§ **Task details**
Which lines in the records below contain the word "glasses"? Copy each one.
──────────────────────────────
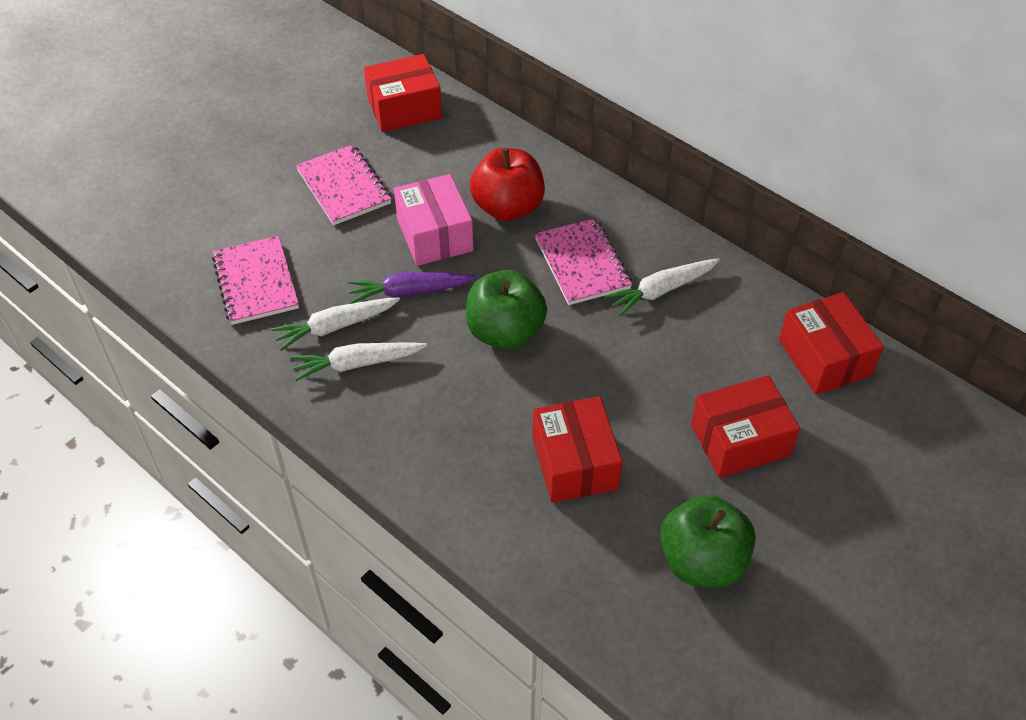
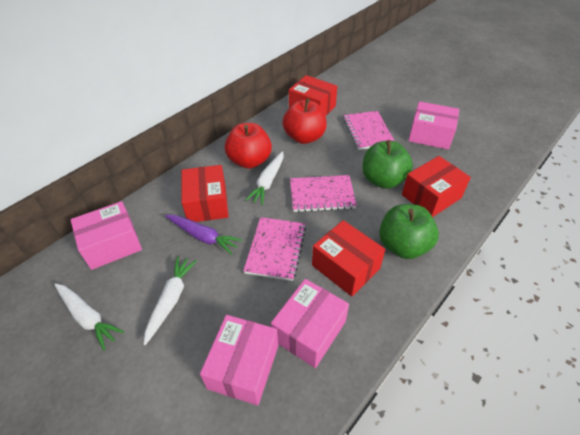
pink box: 1 -> 4
red apple: 1 -> 2

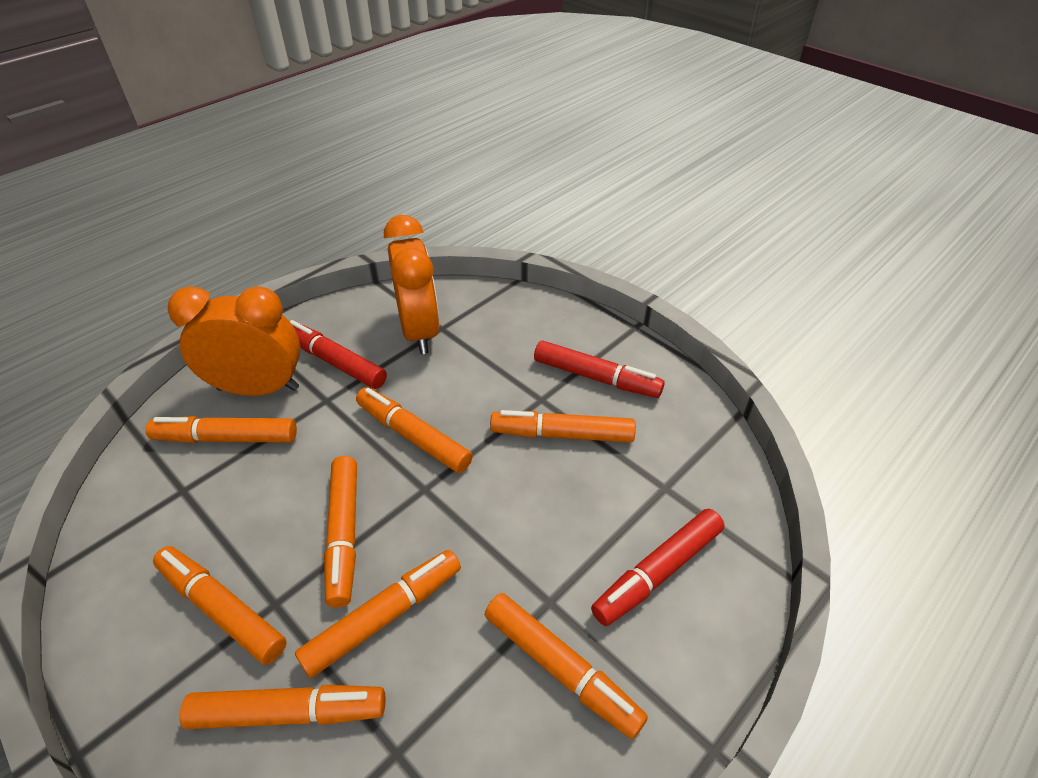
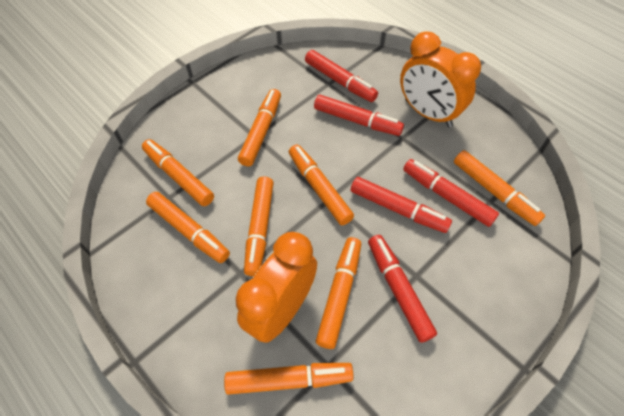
red marker: 3 -> 5

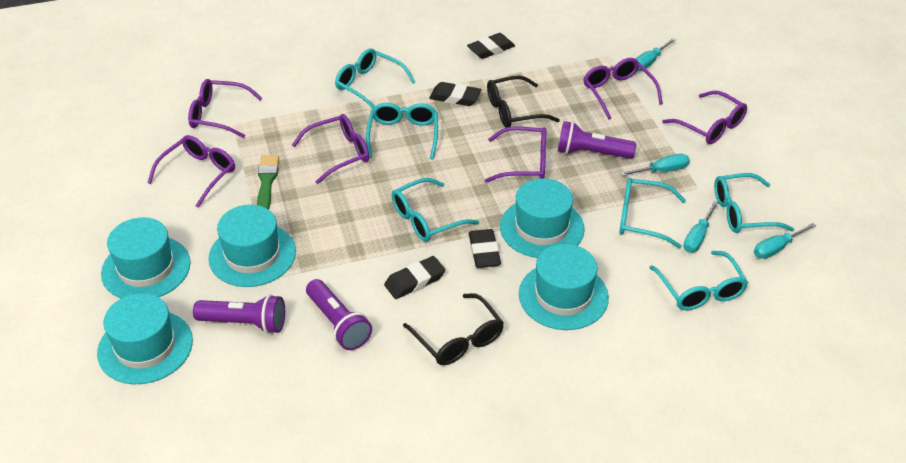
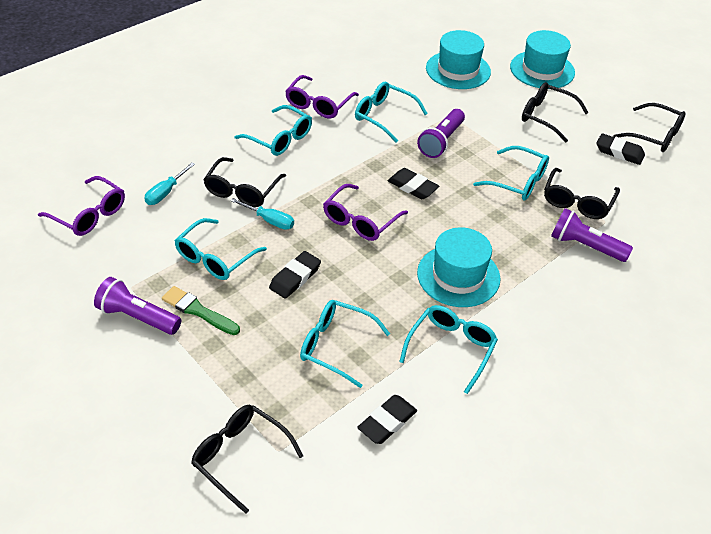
black glasses: 2 -> 5
purple glasses: 6 -> 3
turquoise hat: 5 -> 3
turquoise screwdriver: 4 -> 2

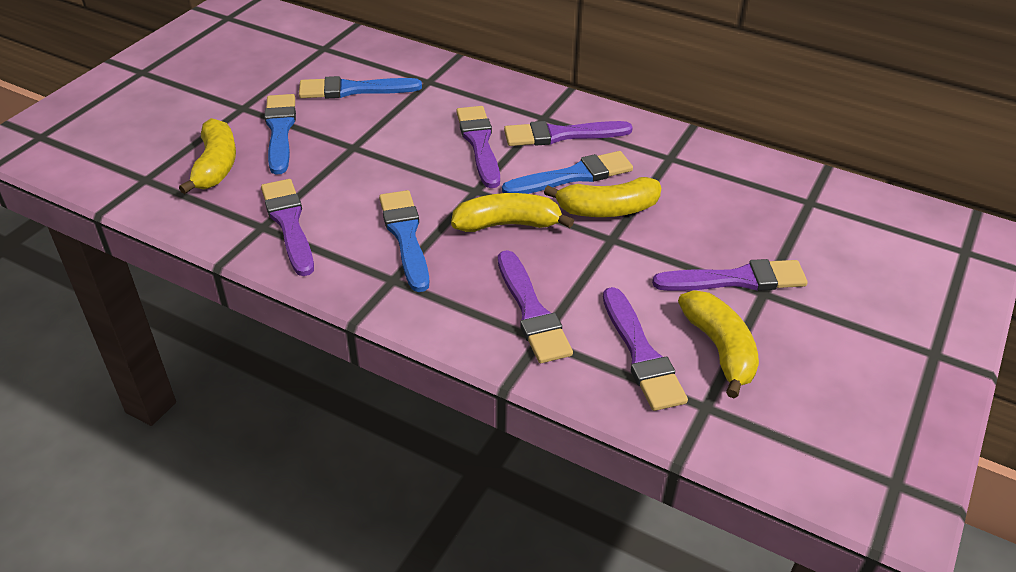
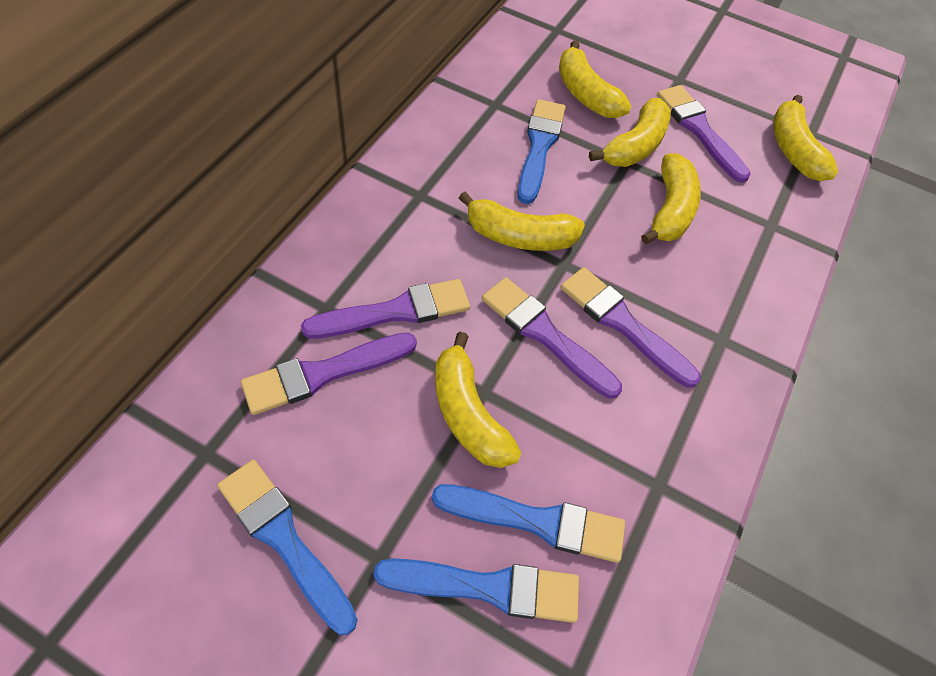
purple brush: 6 -> 5
yellow banana: 4 -> 6

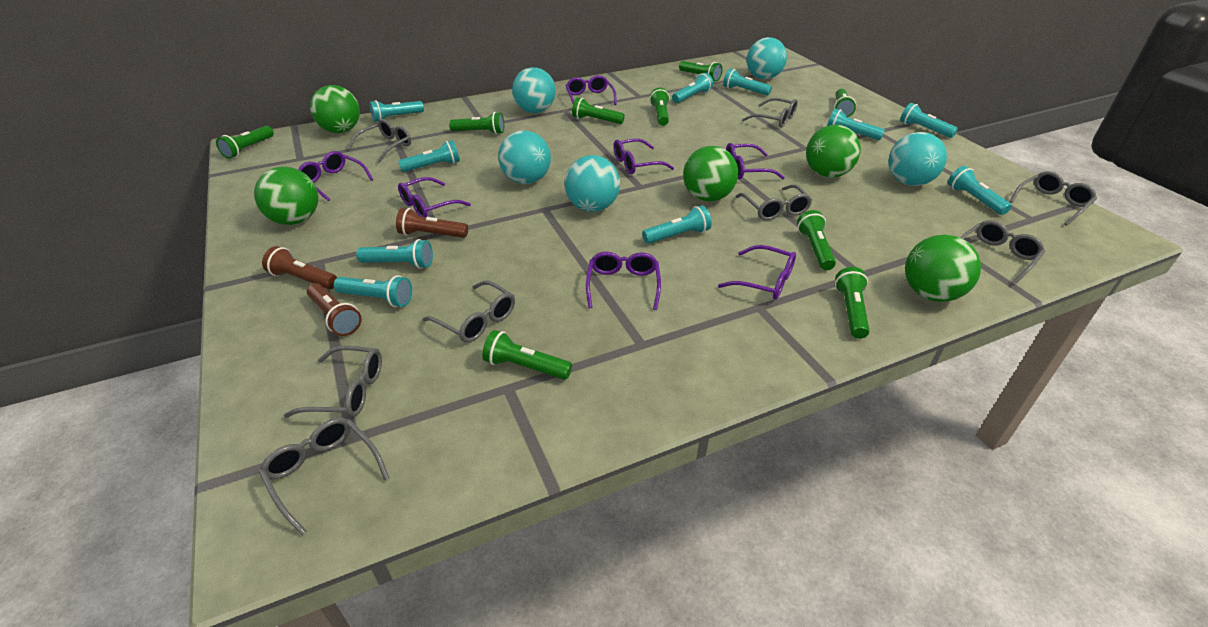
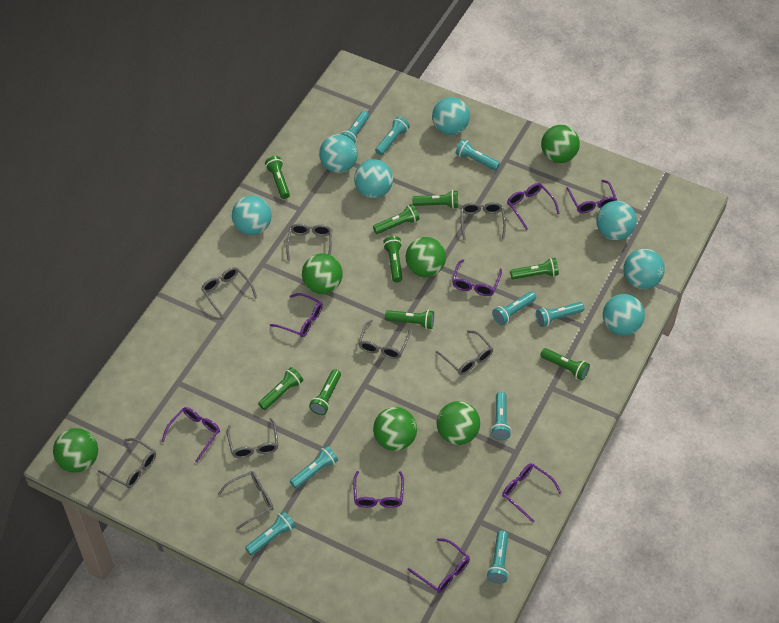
brown flashlight: 3 -> 0
green ball: 5 -> 6
purple glasses: 7 -> 8
turquoise ball: 5 -> 7
turquoise flashlight: 10 -> 9

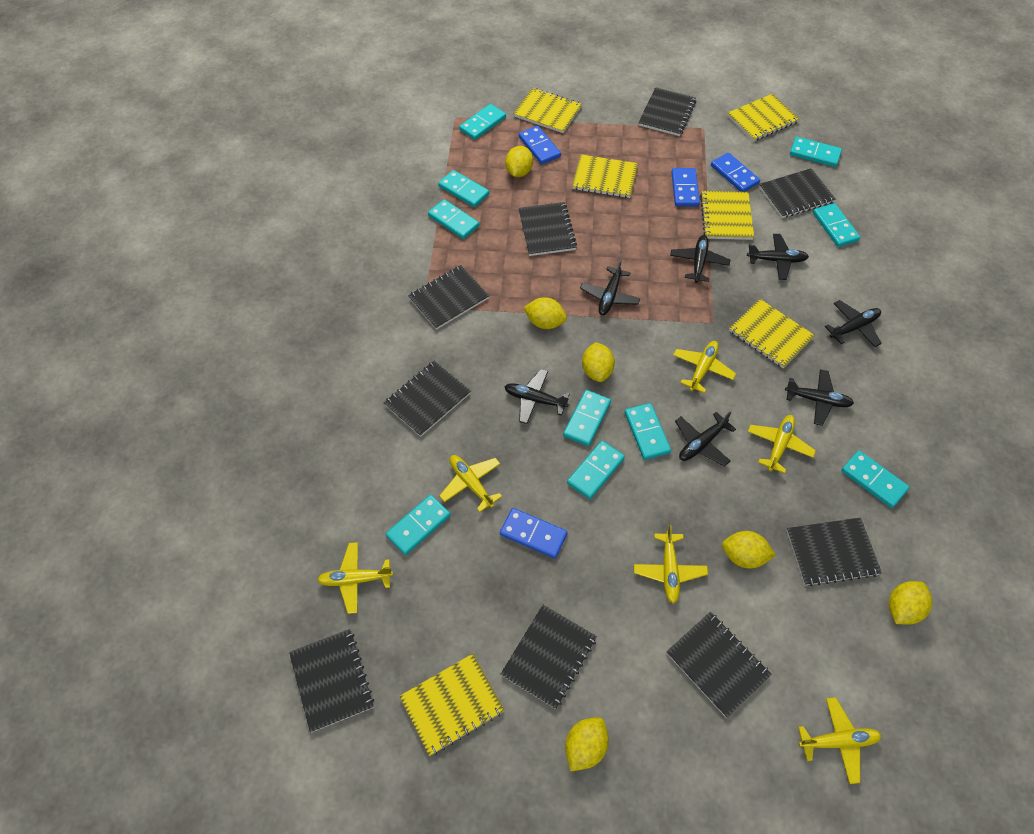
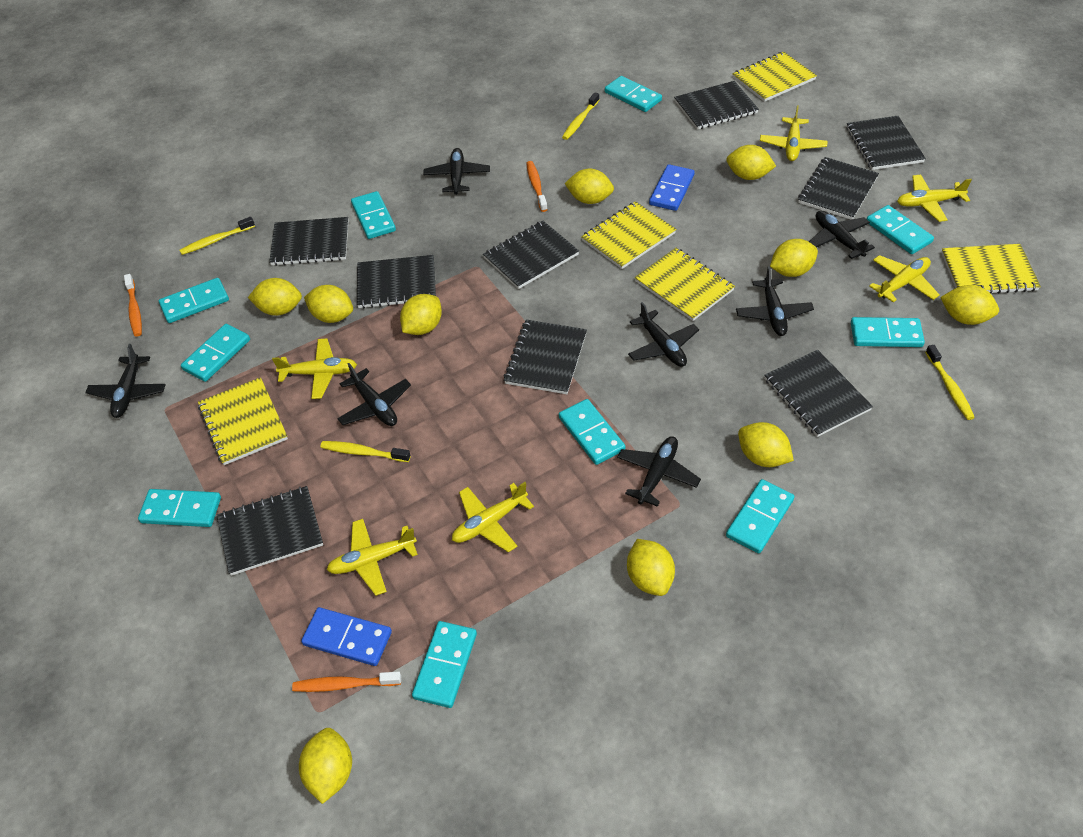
blue domino: 4 -> 2
orange toothbrush: 0 -> 3
yellow lemon: 6 -> 10
yellow notebook: 6 -> 5
yellow toothbrush: 0 -> 4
──────────────────────────────
§ **Answer to this exercise**
black glasses: 2 -> 5
purple glasses: 6 -> 3
purple glasses: 7 -> 8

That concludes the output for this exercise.